Activity: From the first line of the listing below to the line containing "in_second: [432, 459, 461, 506]", write out everything exactly. No pictures.
====== Records for processing ======
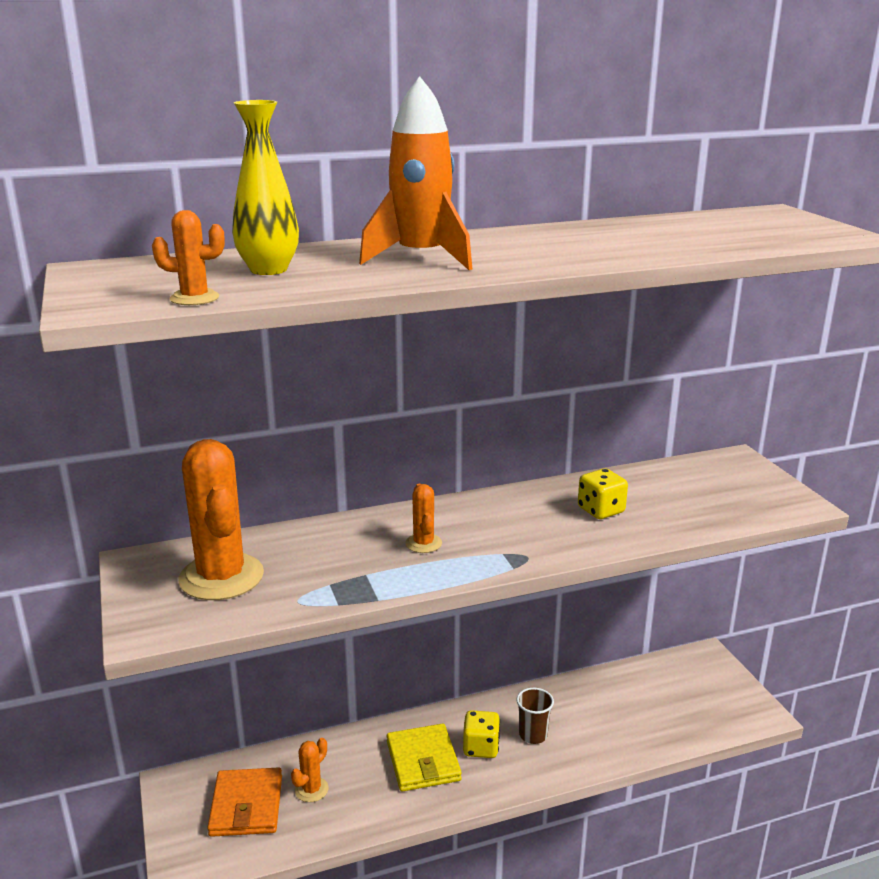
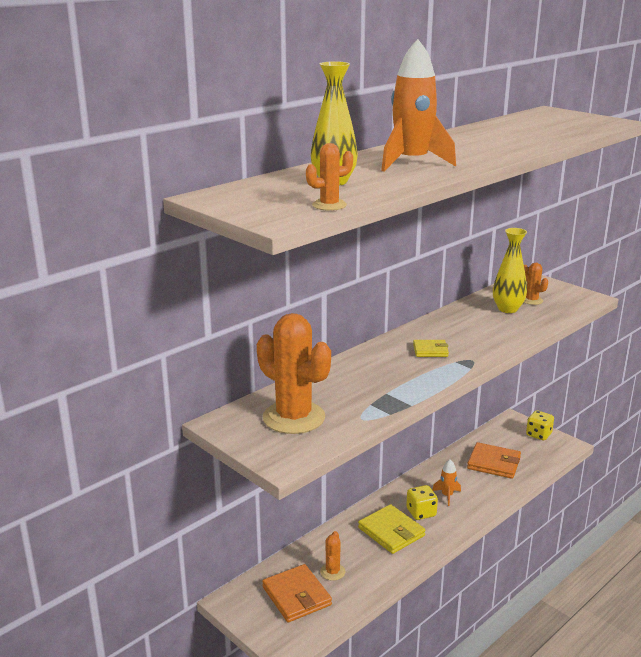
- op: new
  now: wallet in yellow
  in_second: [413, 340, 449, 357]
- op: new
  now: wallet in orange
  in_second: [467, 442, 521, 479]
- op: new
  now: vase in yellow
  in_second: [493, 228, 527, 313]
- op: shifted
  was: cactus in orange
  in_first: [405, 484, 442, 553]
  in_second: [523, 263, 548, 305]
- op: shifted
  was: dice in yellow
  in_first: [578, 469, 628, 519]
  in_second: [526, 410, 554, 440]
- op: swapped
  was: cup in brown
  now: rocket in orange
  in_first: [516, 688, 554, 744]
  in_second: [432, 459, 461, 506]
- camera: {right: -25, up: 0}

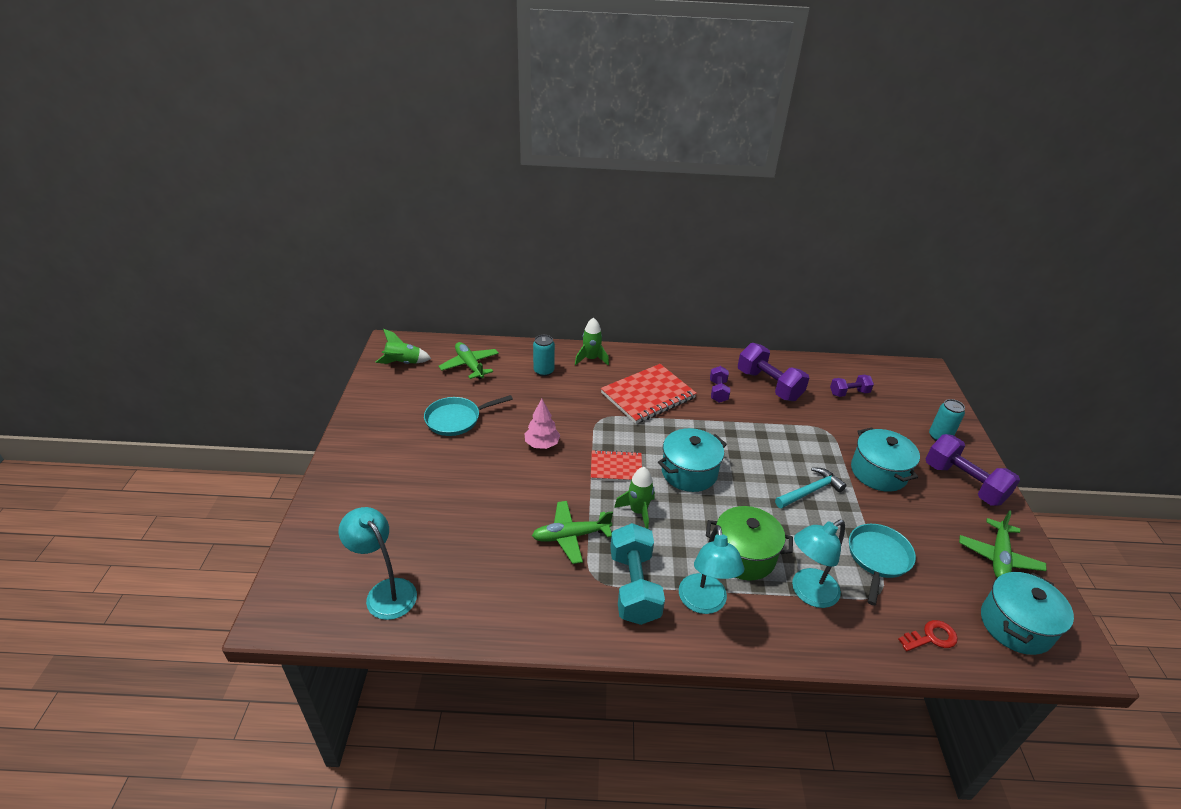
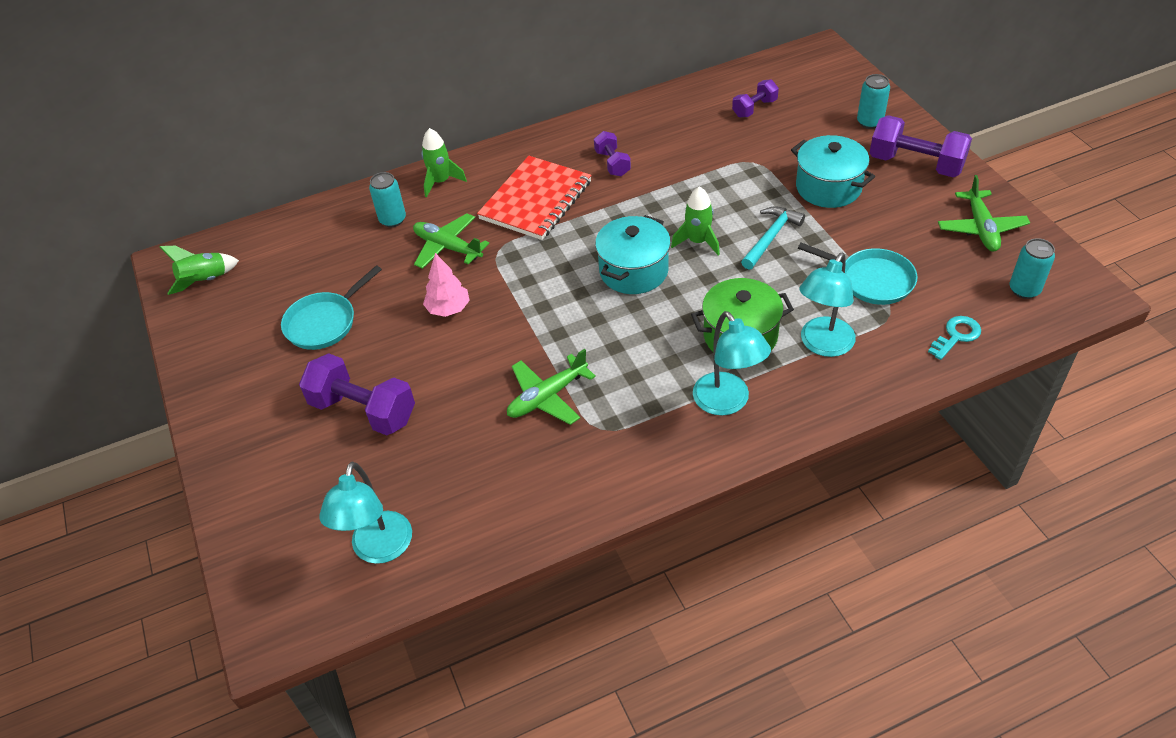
- op: gone
  was: notebook in red
  in_first: [591, 450, 642, 482]
- op: gone
  was: dumbbell in turquoise
  in_first: [610, 523, 665, 625]
- op: shifted
  was: plane in green
  in_first: [438, 342, 499, 379]
  in_second: [413, 213, 489, 269]
- op: shifted
  was: rocket in green
  in_first: [614, 467, 655, 529]
  in_second: [671, 186, 720, 255]
- op: shifted
  was: dumbbell in purple
  in_first: [738, 343, 809, 401]
  in_second: [299, 353, 415, 435]
- op: swapped
  was: pot in turquoise
  now: can in turquoise
  in_first: [981, 572, 1074, 655]
  in_second: [1009, 238, 1055, 299]
- op: repainted
  was: key in red
  now: key in turquoise
  in_first: [898, 620, 958, 651]
  in_second: [928, 316, 981, 360]
- op: rotated
  was: lamp in turquoise
  in_first: [339, 507, 417, 620]
  in_second: [319, 461, 412, 564]
  clockwise: -105
- op: rotated
  was: pan in turquoise
  in_first: [849, 524, 916, 605]
  in_second: [798, 243, 918, 305]
  clockwise: 120
- camera: {right: -20, up: 10}

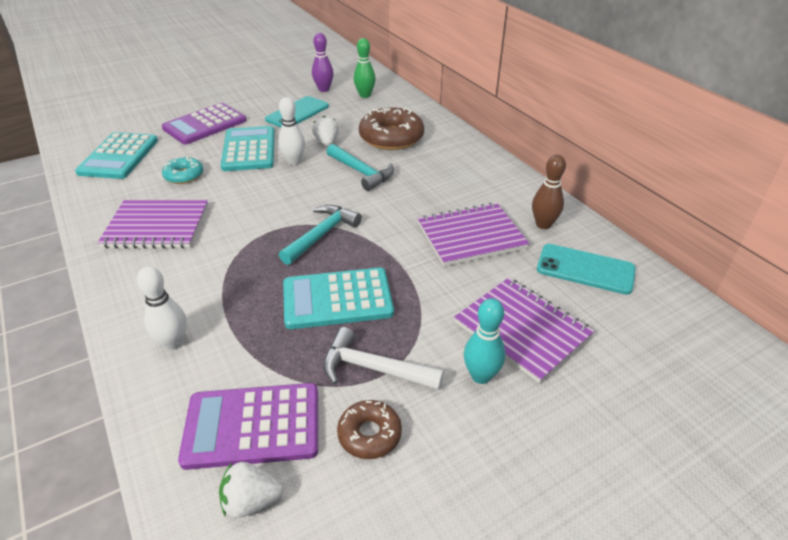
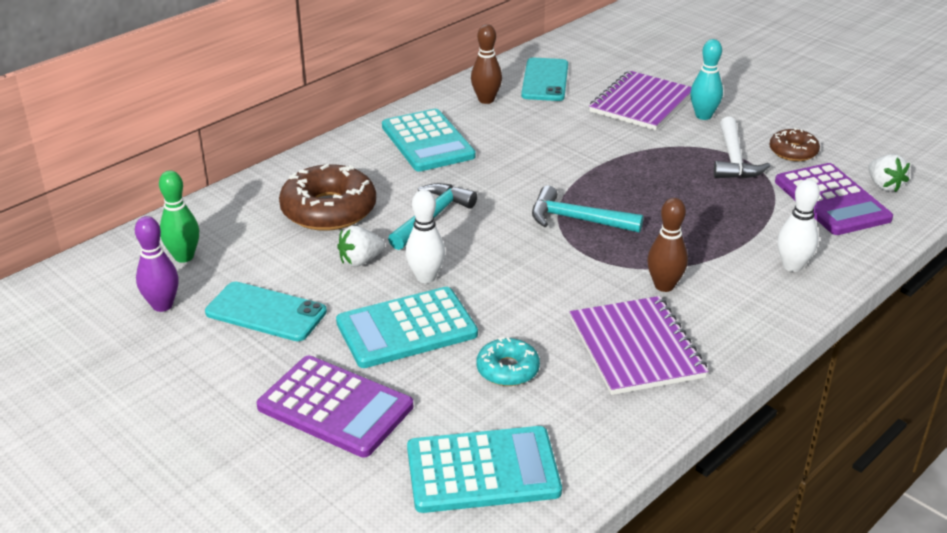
- op: gone
  was: notebook in purple
  in_first: [418, 202, 530, 266]
- op: new
  now: bowling pin in brown
  in_second: [647, 198, 688, 292]
- op: shifted
  was: calculator in turquoise
  in_first: [283, 267, 394, 329]
  in_second: [382, 109, 476, 172]
- camera: {right: -105, up: -5}

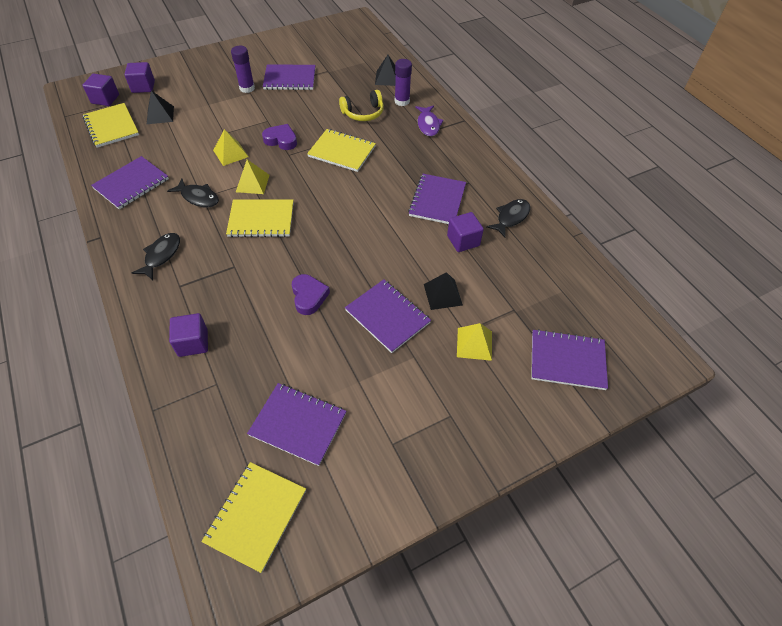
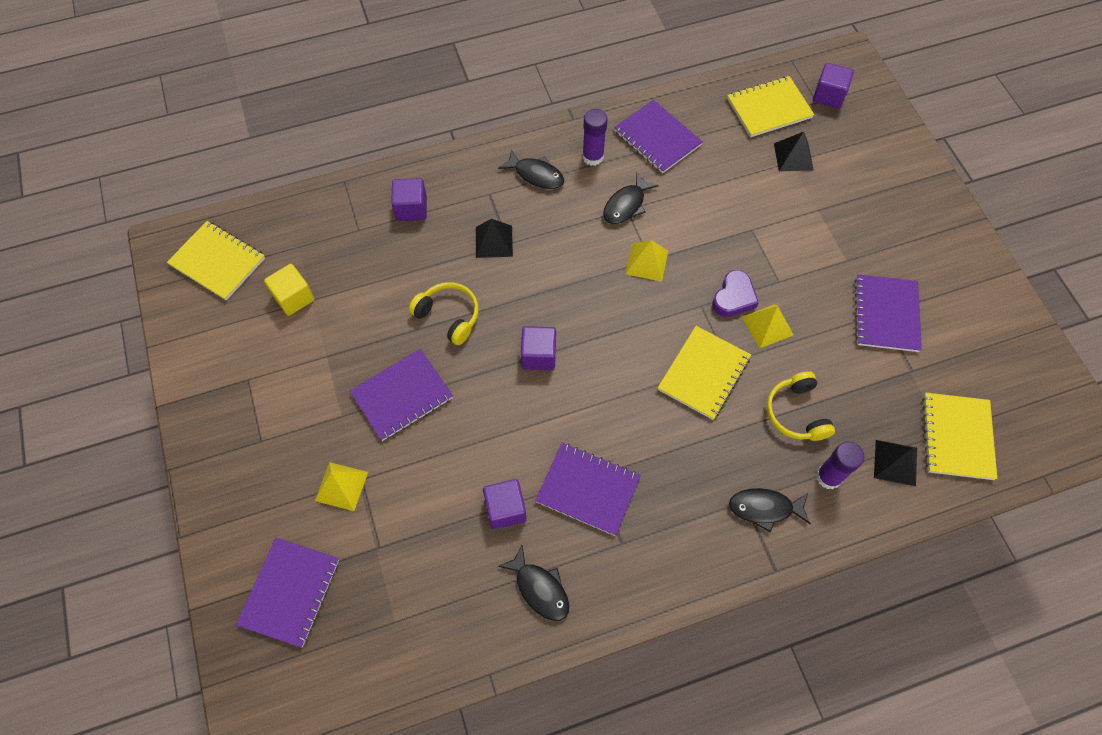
- op: shifted
  was: cube in purple
  in_first: [124, 62, 155, 93]
  in_second: [521, 326, 556, 370]
- op: shifted
  was: pyramid in yellow
  in_first: [213, 129, 248, 166]
  in_second: [742, 304, 794, 348]
- op: shifted
  was: notebook in yellow
  in_first: [226, 200, 293, 237]
  in_second: [922, 393, 997, 480]
- op: shifted
  was: glue stick in purple
  in_first: [231, 46, 255, 93]
  in_second: [582, 109, 608, 166]
- op: shifted
  was: pyramid in black
  in_first: [424, 272, 463, 310]
  in_second: [476, 219, 513, 258]
- op: swapped
  was: notebook in purple
  now: cube in yellow
  in_first: [247, 383, 347, 466]
  in_second: [264, 264, 315, 316]
- op: swapped
  was: heart in purple
  now: headphones in yellow
  in_first: [292, 274, 330, 315]
  in_second: [409, 282, 479, 345]
- op: repainted
  was: fish in purple
  now: fish in black
  in_first: [415, 105, 444, 136]
  in_second: [729, 488, 811, 532]
- camera: {right: 100, up: 10}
======
Exercise answer:
- op: new
  now: wallet in yellow
  in_second: [413, 340, 449, 357]
- op: new
  now: wallet in orange
  in_second: [467, 442, 521, 479]
- op: new
  now: vase in yellow
  in_second: [493, 228, 527, 313]
- op: shifted
  was: cactus in orange
  in_first: [405, 484, 442, 553]
  in_second: [523, 263, 548, 305]
- op: shifted
  was: dice in yellow
  in_first: [578, 469, 628, 519]
  in_second: [526, 410, 554, 440]
- op: swapped
  was: cup in brown
  now: rocket in orange
  in_first: [516, 688, 554, 744]
  in_second: [432, 459, 461, 506]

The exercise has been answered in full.